─── DATASET RECORDS ───
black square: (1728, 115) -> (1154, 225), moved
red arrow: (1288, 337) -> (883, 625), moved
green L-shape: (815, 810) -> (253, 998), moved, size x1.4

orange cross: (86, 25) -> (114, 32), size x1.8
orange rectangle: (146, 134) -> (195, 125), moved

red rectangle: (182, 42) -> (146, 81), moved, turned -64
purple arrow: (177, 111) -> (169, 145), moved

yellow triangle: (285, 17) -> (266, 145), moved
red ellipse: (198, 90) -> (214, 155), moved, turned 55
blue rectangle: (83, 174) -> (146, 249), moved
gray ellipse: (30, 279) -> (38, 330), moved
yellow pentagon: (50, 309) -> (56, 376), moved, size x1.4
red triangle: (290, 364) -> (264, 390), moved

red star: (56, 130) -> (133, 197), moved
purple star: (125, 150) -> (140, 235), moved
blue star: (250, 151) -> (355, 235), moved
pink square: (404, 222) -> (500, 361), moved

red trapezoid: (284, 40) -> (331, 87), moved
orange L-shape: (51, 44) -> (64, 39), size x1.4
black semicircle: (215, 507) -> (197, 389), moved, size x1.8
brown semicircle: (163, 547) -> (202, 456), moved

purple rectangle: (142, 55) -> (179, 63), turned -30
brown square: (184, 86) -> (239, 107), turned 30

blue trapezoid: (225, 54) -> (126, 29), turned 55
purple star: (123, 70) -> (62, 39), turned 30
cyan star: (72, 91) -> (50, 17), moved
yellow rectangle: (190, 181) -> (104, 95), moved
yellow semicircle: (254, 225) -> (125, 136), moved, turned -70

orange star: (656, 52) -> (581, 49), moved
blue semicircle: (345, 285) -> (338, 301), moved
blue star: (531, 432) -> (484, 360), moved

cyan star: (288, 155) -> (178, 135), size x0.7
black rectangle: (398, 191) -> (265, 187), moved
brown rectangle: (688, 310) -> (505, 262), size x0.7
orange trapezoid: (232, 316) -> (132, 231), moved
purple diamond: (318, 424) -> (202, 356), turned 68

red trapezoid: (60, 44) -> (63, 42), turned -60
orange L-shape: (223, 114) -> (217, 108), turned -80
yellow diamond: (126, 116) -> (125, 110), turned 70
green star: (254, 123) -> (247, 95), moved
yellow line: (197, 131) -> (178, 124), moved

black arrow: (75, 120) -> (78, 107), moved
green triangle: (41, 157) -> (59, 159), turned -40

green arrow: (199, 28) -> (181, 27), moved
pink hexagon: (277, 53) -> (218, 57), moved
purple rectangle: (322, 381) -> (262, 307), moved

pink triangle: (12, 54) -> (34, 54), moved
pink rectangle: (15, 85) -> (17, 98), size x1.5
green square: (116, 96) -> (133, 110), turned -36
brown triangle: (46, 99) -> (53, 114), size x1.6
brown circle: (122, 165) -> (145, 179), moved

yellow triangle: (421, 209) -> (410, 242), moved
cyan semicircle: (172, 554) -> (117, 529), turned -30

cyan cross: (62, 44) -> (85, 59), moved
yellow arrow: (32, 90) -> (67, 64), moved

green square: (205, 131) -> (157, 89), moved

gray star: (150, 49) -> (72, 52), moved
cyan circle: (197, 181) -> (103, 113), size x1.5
───
An exact copy is needed of the closing lines of the entries above, counting from the one that contains "pink triangle: (12, 54) -> (34, 54), moved" and including it and the last.

> [ANSWER TO THE PROBLEM]:
pink triangle: (12, 54) -> (34, 54), moved
pink rectangle: (15, 85) -> (17, 98), size x1.5
green square: (116, 96) -> (133, 110), turned -36
brown triangle: (46, 99) -> (53, 114), size x1.6
brown circle: (122, 165) -> (145, 179), moved

yellow triangle: (421, 209) -> (410, 242), moved
cyan semicircle: (172, 554) -> (117, 529), turned -30

cyan cross: (62, 44) -> (85, 59), moved
yellow arrow: (32, 90) -> (67, 64), moved

green square: (205, 131) -> (157, 89), moved

gray star: (150, 49) -> (72, 52), moved
cyan circle: (197, 181) -> (103, 113), size x1.5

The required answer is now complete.